> [DIRECTION]:
Report each line in the listing below that contains the string "kern", copying every such line in full.

> [SOURCE DATA]:
________________________________________
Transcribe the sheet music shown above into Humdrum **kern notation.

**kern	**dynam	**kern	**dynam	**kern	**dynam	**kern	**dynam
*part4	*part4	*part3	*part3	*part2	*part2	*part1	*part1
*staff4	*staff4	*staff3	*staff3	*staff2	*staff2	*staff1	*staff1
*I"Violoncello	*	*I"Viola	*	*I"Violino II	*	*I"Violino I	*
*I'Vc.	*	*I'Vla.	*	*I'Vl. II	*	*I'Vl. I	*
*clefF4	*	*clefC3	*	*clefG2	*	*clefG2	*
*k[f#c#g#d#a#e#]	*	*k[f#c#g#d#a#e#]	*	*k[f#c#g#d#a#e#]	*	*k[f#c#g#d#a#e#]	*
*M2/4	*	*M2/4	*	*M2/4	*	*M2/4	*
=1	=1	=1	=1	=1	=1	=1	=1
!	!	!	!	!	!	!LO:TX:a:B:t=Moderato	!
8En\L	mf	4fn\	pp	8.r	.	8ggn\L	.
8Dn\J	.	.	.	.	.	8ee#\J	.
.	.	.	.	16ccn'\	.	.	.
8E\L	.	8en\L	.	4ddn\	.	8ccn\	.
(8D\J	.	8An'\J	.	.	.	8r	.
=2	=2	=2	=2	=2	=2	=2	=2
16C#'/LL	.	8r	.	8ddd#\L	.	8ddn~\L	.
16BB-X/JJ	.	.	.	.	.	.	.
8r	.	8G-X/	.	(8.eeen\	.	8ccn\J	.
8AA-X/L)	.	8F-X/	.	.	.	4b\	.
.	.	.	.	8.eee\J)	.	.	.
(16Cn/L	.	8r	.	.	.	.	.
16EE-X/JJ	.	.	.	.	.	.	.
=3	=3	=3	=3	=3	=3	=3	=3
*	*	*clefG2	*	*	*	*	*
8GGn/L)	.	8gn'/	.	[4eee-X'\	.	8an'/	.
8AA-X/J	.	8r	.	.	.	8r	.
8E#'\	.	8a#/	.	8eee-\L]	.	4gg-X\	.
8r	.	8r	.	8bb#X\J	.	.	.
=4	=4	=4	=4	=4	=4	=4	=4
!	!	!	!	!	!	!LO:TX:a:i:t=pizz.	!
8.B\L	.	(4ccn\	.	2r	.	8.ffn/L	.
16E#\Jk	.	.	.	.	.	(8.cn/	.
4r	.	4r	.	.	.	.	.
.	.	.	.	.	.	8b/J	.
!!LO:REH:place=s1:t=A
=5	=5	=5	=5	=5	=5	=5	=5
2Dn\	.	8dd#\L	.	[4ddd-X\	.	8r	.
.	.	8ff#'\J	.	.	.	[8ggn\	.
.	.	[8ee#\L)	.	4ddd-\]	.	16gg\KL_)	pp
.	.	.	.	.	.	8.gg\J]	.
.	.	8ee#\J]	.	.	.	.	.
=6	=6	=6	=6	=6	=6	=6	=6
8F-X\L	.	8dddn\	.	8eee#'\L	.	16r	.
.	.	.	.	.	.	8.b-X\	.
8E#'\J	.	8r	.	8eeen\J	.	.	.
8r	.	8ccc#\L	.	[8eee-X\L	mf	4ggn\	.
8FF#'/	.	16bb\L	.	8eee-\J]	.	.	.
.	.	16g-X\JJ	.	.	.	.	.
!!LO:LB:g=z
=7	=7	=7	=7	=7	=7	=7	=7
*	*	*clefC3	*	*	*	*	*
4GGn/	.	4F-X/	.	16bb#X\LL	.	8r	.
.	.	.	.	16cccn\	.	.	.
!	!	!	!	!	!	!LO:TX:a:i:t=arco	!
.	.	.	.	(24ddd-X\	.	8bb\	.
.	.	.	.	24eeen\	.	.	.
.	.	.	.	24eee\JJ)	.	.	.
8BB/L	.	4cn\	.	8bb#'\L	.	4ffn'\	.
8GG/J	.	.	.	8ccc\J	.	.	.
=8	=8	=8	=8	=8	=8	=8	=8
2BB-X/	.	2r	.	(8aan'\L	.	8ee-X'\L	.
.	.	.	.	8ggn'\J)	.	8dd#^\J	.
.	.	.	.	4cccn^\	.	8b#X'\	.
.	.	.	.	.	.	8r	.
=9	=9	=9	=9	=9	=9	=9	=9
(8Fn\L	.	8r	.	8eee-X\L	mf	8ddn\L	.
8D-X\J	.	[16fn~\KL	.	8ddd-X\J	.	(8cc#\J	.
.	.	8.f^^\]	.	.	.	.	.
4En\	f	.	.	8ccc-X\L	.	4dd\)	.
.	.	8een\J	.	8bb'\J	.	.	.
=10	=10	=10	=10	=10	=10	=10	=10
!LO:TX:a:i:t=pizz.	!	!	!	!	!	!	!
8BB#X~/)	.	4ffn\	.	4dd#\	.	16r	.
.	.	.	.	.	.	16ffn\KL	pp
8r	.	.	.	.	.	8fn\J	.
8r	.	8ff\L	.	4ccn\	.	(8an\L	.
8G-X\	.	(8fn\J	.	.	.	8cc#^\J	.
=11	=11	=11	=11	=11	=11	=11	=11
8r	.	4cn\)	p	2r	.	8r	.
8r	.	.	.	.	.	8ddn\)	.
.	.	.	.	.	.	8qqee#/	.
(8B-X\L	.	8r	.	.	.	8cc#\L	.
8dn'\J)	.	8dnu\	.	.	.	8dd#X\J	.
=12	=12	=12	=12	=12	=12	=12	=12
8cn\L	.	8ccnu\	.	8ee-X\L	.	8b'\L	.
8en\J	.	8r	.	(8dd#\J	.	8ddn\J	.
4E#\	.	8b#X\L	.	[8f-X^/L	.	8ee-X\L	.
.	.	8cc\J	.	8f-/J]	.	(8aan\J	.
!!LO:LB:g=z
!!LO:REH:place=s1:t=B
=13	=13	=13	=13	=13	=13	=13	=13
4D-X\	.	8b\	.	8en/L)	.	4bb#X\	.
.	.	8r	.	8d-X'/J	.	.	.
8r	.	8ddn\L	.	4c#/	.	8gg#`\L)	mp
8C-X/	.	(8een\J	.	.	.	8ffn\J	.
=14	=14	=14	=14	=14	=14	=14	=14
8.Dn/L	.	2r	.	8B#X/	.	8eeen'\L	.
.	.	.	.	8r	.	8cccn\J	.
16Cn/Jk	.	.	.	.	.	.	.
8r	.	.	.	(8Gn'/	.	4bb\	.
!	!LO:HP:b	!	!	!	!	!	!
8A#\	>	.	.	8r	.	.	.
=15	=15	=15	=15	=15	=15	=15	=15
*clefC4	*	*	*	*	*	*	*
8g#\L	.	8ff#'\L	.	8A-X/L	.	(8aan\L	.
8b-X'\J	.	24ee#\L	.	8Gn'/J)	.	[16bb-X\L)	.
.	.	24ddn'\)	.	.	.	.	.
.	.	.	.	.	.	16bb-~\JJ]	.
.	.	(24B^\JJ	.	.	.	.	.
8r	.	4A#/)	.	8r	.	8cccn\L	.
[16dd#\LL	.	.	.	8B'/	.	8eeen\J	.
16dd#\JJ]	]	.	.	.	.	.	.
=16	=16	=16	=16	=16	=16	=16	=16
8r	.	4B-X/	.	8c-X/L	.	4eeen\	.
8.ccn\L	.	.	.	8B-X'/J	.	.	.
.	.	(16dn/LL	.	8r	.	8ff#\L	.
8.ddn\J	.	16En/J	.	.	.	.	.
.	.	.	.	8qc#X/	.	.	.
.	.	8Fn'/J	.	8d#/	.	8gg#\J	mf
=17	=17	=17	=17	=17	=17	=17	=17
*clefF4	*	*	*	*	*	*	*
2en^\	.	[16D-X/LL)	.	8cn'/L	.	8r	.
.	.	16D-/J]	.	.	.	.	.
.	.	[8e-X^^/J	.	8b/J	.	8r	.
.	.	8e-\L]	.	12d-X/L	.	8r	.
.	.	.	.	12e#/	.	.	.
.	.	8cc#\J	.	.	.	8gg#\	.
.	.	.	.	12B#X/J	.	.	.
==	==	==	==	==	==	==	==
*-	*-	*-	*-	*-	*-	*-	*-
________________________________________
> [OUTPUT]:
Transcribe the sheet music shown above into Humdrum **kern notation.
**kern	**dynam	**kern	**dynam	**kern	**dynam	**kern	**dynam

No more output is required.